WORK TO BE COMPLETED:
Copy these lines again with "Distance" renamed to "Length" wherever it occurs and nothing else altered. Omit the pictures from your answer.

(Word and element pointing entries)
______
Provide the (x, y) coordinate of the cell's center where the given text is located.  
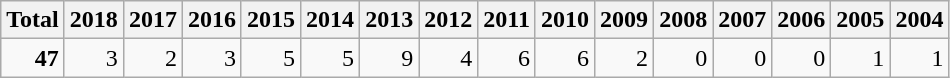
2007 (742, 20)
2018 (94, 20)
4 (448, 58)
2012 (448, 20)
2015 (270, 20)
2006 (802, 20)
2011 (507, 20)
2014 (330, 20)
2013 (390, 20)
2009 (624, 20)
2005 (860, 20)
2016 (212, 20)
Total (33, 20)
2008 (684, 20)
9 (390, 58)
2010 (564, 20)
2017 (152, 20)
2004 (920, 20)
47 (33, 58)
Provide the [x, y] coordinate of the cell's center where the given text is located.  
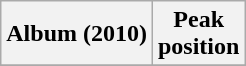
Album (2010) [77, 34]
Peakposition [198, 34]
Extract the (X, Y) coordinate from the center of the cell holding the provided text.  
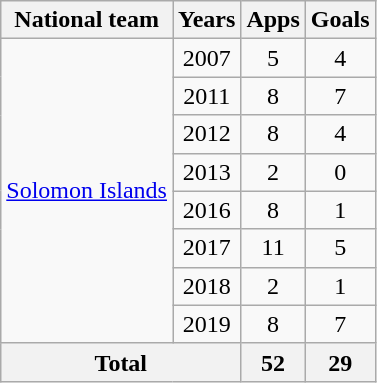
2019 (206, 324)
Solomon Islands (87, 191)
52 (273, 362)
Years (206, 20)
2007 (206, 58)
2016 (206, 210)
11 (273, 248)
2017 (206, 248)
Apps (273, 20)
2018 (206, 286)
Goals (340, 20)
2013 (206, 172)
2012 (206, 134)
29 (340, 362)
2011 (206, 96)
Total (121, 362)
National team (87, 20)
0 (340, 172)
Pinpoint the cell where the given text exists, returning its [x, y] midpoint coordinate. 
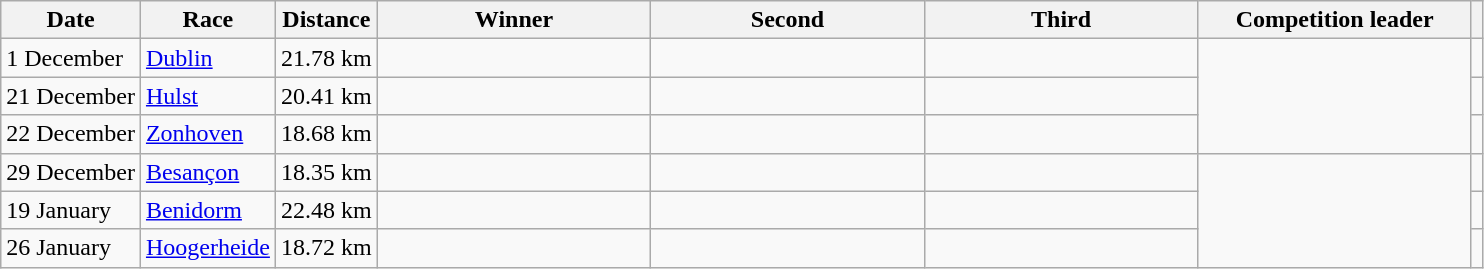
Third [1061, 20]
Race [208, 20]
Second [788, 20]
Winner [514, 20]
Benidorm [208, 210]
Zonhoven [208, 134]
Dublin [208, 58]
19 January [71, 210]
20.41 km [326, 96]
Date [71, 20]
18.72 km [326, 248]
Hulst [208, 96]
22 December [71, 134]
21 December [71, 96]
Besançon [208, 172]
21.78 km [326, 58]
Distance [326, 20]
1 December [71, 58]
26 January [71, 248]
18.68 km [326, 134]
29 December [71, 172]
Competition leader [1335, 20]
Hoogerheide [208, 248]
18.35 km [326, 172]
22.48 km [326, 210]
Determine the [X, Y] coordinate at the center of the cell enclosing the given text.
______
THE COMPLETED TASK:
Provide the (x, y) coordinate of the cell's center where the given text is located.  
2007 (742, 20)
2018 (94, 20)
4 (448, 58)
2012 (448, 20)
2015 (270, 20)
2006 (802, 20)
2011 (507, 20)
2014 (330, 20)
2013 (390, 20)
2009 (624, 20)
2005 (860, 20)
2016 (212, 20)
Total (33, 20)
2008 (684, 20)
9 (390, 58)
2010 (564, 20)
2017 (152, 20)
2004 (920, 20)
47 (33, 58)
Provide the [x, y] coordinate of the cell's center where the given text is located.  
Album (2010) [77, 34]
Peakposition [198, 34]
Extract the (X, Y) coordinate from the center of the cell holding the provided text.  
2019 (206, 324)
Solomon Islands (87, 191)
52 (273, 362)
Years (206, 20)
2007 (206, 58)
2016 (206, 210)
11 (273, 248)
2017 (206, 248)
Apps (273, 20)
2018 (206, 286)
Goals (340, 20)
2013 (206, 172)
2012 (206, 134)
29 (340, 362)
2011 (206, 96)
Total (121, 362)
National team (87, 20)
0 (340, 172)
Pinpoint the cell where the given text exists, returning its [x, y] midpoint coordinate. 
Third [1061, 20]
Race [208, 20]
Second [788, 20]
Winner [514, 20]
Benidorm [208, 210]
Zonhoven [208, 134]
Dublin [208, 58]
19 January [71, 210]
20.41 km [326, 96]
Date [71, 20]
18.72 km [326, 248]
Hulst [208, 96]
22 December [71, 134]
21 December [71, 96]
Besançon [208, 172]
21.78 km [326, 58]
Length [326, 20]
1 December [71, 58]
26 January [71, 248]
18.68 km [326, 134]
29 December [71, 172]
Competition leader [1335, 20]
Hoogerheide [208, 248]
18.35 km [326, 172]
22.48 km [326, 210]
Determine the [X, Y] coordinate at the center of the cell enclosing the given text.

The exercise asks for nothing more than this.